-- Records for the task follows --
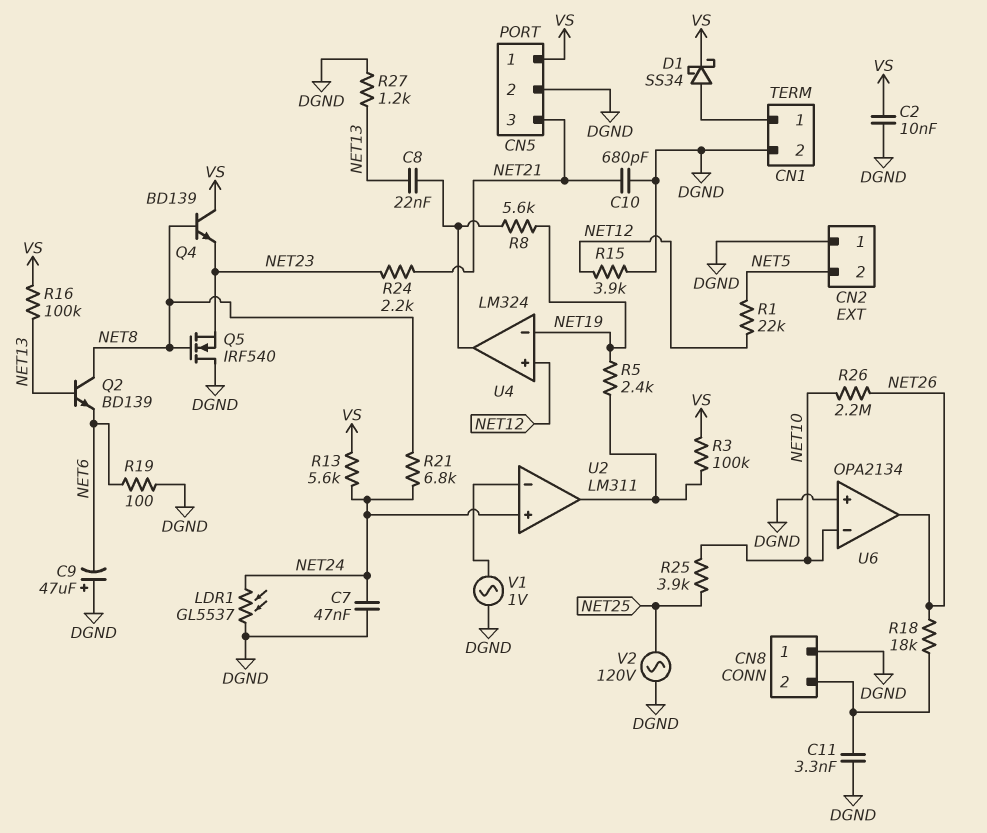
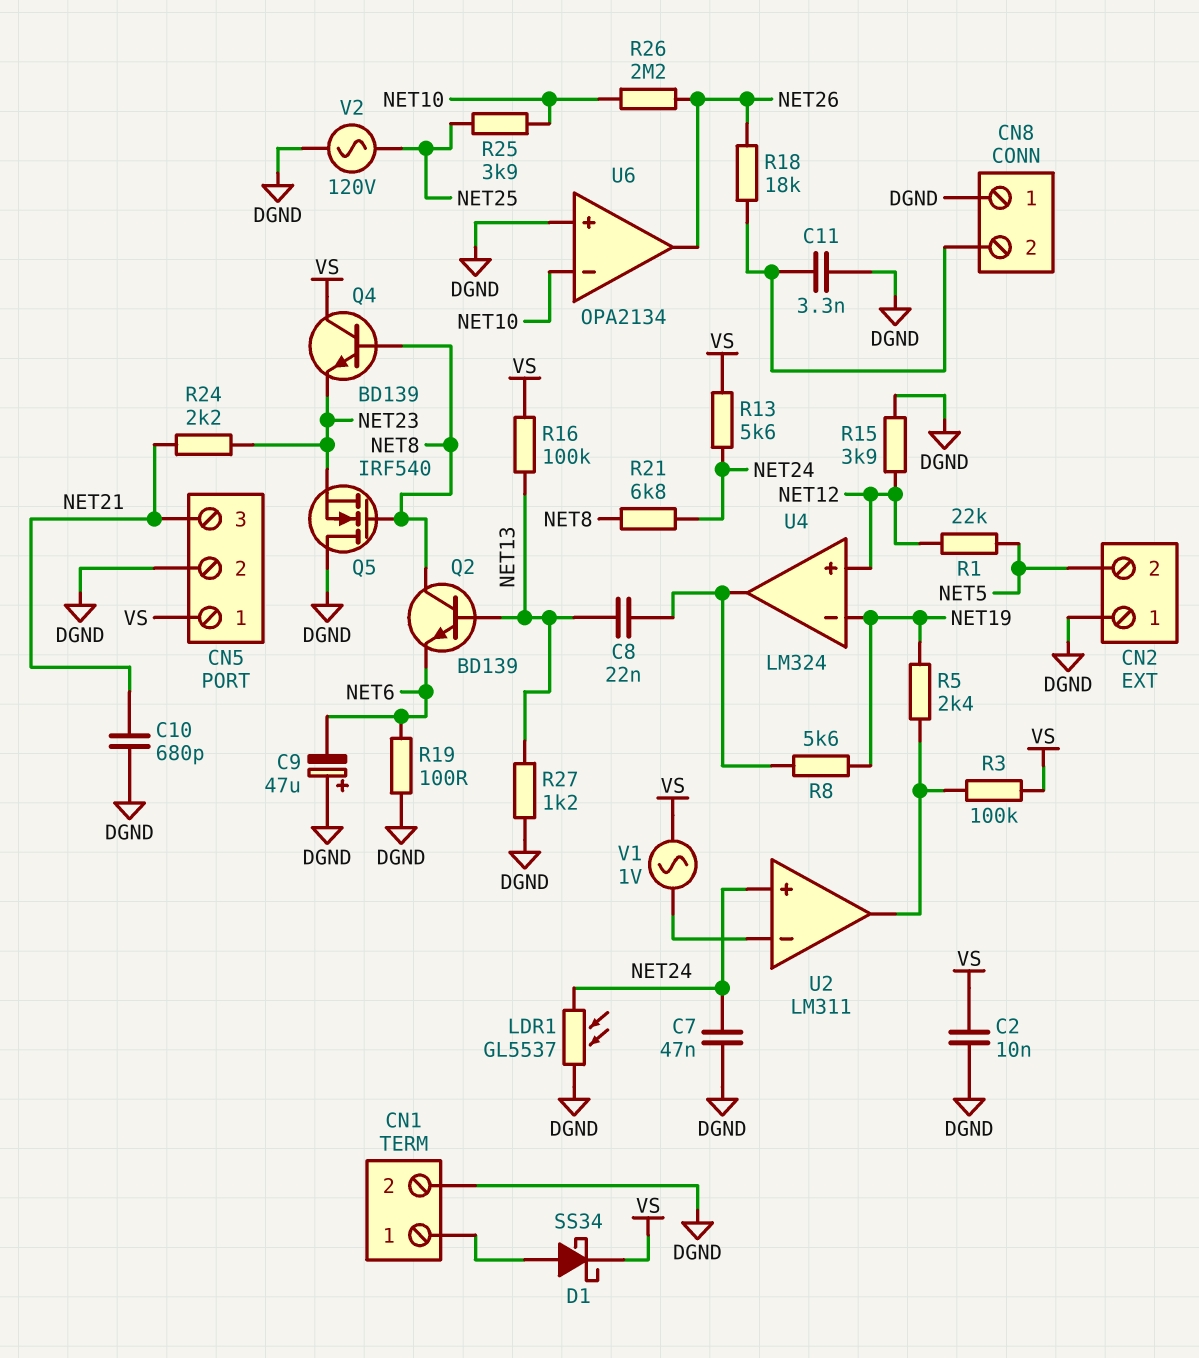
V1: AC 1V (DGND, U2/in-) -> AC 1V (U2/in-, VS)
-- Records for the task concluded --
-- Records for the task follows --
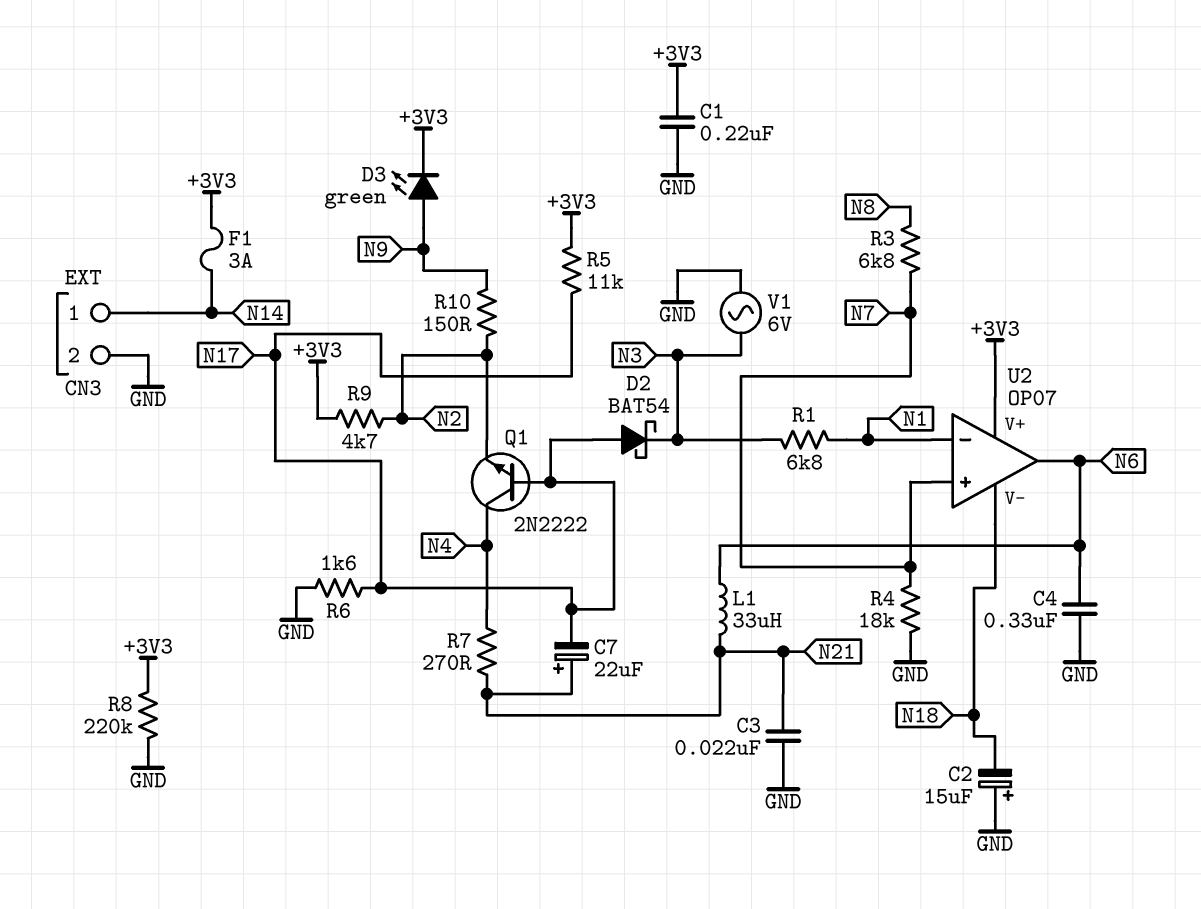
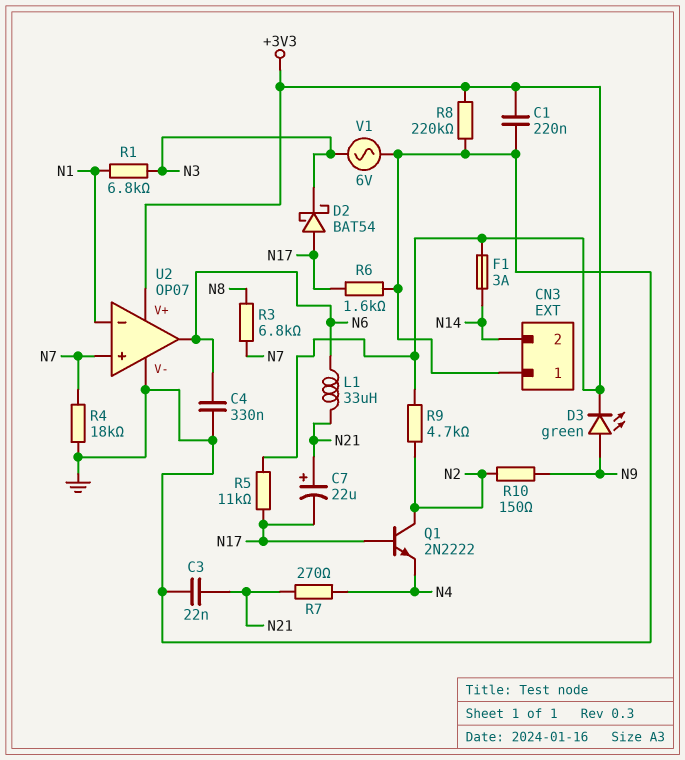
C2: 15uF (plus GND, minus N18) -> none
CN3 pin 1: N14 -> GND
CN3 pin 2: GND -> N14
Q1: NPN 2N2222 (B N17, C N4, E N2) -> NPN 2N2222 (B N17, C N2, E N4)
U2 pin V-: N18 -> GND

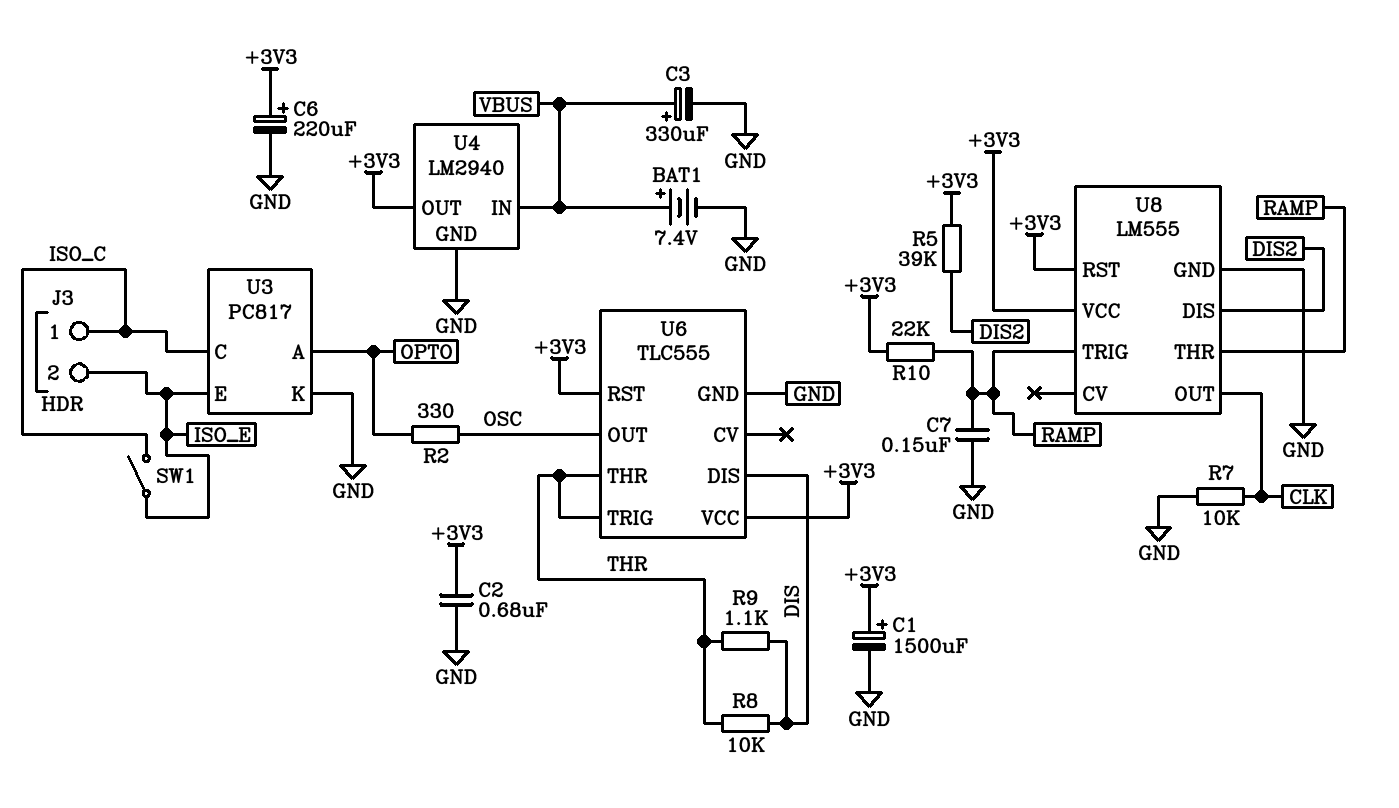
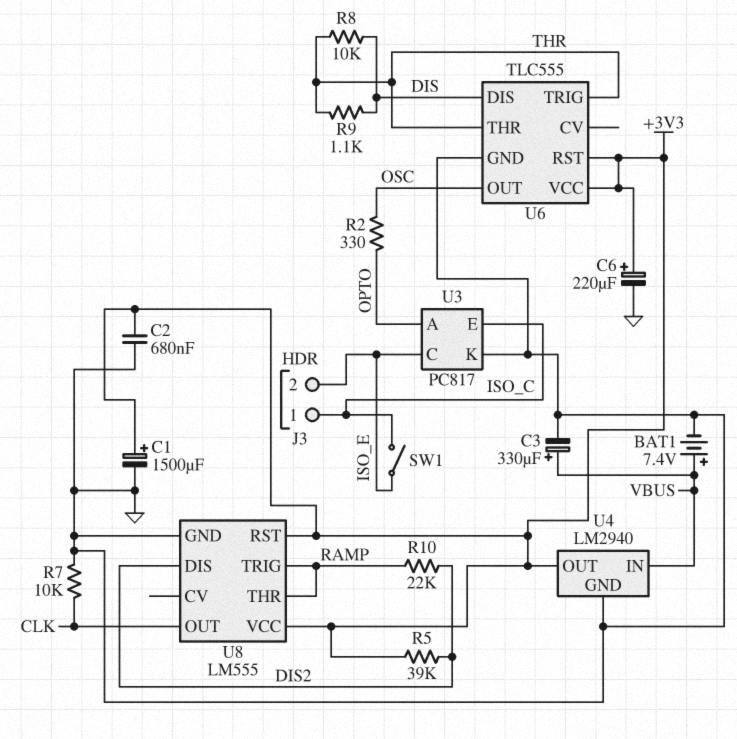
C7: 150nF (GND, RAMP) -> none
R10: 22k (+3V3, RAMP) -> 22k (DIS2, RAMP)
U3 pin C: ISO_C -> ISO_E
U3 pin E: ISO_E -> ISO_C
-- Records for the task concluded --
-- Records for the task follows --
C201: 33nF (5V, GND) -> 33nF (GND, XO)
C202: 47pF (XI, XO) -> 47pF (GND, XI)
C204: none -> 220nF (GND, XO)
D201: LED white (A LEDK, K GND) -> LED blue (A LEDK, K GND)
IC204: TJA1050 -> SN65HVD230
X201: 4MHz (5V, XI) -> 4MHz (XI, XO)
-- Records for the task concluded --
[To do] Here the output must be the lines above from the line with "R10: 22k (+3V3, RAMP) -> 22k (DIS2, RAMP)" to the line with "U3 pin E: ISO_E -> ISO_C", both included, duplicated word for word and nothing else.

[Exercise result]
R10: 22k (+3V3, RAMP) -> 22k (DIS2, RAMP)
U3 pin C: ISO_C -> ISO_E
U3 pin E: ISO_E -> ISO_C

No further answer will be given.